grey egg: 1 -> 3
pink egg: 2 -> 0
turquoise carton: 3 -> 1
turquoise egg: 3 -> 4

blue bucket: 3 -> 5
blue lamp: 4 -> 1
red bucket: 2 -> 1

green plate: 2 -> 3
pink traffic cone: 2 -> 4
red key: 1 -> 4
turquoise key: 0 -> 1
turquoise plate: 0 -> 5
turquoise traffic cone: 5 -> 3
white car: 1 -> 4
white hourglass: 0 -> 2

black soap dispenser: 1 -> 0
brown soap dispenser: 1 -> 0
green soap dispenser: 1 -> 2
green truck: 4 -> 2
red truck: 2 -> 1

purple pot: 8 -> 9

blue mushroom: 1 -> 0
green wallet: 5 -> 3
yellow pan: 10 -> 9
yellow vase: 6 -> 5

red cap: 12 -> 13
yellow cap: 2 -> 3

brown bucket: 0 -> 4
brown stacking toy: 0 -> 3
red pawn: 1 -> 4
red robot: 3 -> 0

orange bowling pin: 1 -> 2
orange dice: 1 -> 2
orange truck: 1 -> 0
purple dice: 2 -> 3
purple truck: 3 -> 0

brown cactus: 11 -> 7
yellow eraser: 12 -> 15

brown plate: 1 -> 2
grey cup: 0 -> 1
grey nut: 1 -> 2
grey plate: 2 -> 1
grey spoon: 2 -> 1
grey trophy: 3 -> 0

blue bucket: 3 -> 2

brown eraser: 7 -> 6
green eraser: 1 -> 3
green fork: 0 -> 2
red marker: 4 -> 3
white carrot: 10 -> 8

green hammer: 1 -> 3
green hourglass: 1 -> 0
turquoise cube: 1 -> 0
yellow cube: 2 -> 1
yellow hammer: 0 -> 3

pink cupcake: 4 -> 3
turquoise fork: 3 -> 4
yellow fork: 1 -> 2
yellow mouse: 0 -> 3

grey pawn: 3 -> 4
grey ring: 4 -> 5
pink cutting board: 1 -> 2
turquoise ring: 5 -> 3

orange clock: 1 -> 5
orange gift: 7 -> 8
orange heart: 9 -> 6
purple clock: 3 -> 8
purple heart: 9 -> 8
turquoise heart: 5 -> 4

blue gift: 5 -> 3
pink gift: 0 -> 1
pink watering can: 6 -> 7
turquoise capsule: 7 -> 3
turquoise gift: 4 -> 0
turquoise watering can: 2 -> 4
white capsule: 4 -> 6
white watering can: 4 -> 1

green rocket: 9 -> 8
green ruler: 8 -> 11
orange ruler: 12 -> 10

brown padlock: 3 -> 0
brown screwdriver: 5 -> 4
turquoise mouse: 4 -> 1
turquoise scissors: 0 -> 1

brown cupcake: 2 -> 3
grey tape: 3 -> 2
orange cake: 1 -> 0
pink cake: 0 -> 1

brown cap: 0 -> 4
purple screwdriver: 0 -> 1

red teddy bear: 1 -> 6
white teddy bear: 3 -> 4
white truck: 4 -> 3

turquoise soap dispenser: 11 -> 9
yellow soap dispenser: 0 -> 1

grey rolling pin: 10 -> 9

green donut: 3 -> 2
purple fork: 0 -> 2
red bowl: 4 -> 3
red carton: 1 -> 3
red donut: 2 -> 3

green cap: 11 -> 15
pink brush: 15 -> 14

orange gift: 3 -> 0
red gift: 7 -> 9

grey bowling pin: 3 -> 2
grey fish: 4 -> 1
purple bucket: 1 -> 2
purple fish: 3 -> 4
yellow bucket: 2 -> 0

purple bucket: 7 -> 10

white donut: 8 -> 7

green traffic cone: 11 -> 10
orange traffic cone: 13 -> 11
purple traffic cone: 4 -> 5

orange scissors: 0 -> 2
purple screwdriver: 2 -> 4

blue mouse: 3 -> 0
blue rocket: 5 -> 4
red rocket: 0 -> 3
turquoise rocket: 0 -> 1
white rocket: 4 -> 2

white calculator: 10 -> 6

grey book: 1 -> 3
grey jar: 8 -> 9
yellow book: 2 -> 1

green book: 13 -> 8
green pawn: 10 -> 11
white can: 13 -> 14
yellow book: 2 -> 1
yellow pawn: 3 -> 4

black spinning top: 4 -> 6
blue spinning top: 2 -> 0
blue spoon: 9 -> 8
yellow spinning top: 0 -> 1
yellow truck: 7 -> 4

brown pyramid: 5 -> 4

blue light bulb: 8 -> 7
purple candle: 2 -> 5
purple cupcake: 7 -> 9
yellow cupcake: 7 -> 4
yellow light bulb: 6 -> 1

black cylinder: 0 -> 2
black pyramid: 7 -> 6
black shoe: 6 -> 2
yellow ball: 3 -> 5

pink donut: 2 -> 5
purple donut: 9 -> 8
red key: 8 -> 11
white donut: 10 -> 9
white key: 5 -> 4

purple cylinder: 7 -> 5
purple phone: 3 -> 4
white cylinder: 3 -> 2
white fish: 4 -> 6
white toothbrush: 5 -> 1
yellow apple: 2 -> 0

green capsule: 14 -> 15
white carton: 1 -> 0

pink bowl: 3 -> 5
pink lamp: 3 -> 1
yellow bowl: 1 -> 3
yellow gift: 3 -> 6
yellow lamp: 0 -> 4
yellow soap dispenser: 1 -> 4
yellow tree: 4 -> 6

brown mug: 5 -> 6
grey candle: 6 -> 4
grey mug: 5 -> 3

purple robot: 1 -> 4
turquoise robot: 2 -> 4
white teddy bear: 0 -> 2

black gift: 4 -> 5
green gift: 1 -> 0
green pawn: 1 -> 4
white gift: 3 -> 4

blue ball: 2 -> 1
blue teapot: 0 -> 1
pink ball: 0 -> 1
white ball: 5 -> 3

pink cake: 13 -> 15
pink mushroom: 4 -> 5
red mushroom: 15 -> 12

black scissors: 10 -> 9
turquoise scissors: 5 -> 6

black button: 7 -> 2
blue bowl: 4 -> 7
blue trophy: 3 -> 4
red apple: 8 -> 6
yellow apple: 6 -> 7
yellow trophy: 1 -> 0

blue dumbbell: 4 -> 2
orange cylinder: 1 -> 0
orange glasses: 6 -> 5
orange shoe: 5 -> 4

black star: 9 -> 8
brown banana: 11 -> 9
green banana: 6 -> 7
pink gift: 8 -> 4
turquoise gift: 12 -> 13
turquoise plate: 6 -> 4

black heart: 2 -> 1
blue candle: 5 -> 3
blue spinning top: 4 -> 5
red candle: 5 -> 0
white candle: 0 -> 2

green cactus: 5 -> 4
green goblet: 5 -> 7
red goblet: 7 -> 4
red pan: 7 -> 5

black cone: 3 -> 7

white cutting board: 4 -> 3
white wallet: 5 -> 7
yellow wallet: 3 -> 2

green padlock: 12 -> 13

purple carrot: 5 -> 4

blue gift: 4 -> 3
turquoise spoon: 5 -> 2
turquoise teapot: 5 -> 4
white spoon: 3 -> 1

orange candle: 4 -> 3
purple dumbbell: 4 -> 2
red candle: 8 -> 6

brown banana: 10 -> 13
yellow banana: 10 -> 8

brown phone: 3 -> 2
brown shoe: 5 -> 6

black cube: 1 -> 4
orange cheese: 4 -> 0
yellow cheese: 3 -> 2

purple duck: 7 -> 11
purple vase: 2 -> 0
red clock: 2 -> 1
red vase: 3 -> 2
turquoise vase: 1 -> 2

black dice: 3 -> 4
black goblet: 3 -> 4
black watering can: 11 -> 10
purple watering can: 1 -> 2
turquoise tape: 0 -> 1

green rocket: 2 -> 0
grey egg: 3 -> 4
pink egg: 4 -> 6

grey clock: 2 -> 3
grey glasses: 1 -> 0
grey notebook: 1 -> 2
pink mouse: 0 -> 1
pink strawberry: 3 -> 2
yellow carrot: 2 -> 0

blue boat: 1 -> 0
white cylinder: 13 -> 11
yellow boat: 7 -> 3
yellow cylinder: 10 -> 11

━━━━━━

Your instructions:
Transcribe the entries above word for word, from the first line through the line containing "grey plate: 2 -> 1", and nothing else.

Response for this exercise:
grey egg: 1 -> 3
pink egg: 2 -> 0
turquoise carton: 3 -> 1
turquoise egg: 3 -> 4

blue bucket: 3 -> 5
blue lamp: 4 -> 1
red bucket: 2 -> 1

green plate: 2 -> 3
pink traffic cone: 2 -> 4
red key: 1 -> 4
turquoise key: 0 -> 1
turquoise plate: 0 -> 5
turquoise traffic cone: 5 -> 3
white car: 1 -> 4
white hourglass: 0 -> 2

black soap dispenser: 1 -> 0
brown soap dispenser: 1 -> 0
green soap dispenser: 1 -> 2
green truck: 4 -> 2
red truck: 2 -> 1

purple pot: 8 -> 9

blue mushroom: 1 -> 0
green wallet: 5 -> 3
yellow pan: 10 -> 9
yellow vase: 6 -> 5

red cap: 12 -> 13
yellow cap: 2 -> 3

brown bucket: 0 -> 4
brown stacking toy: 0 -> 3
red pawn: 1 -> 4
red robot: 3 -> 0

orange bowling pin: 1 -> 2
orange dice: 1 -> 2
orange truck: 1 -> 0
purple dice: 2 -> 3
purple truck: 3 -> 0

brown cactus: 11 -> 7
yellow eraser: 12 -> 15

brown plate: 1 -> 2
grey cup: 0 -> 1
grey nut: 1 -> 2
grey plate: 2 -> 1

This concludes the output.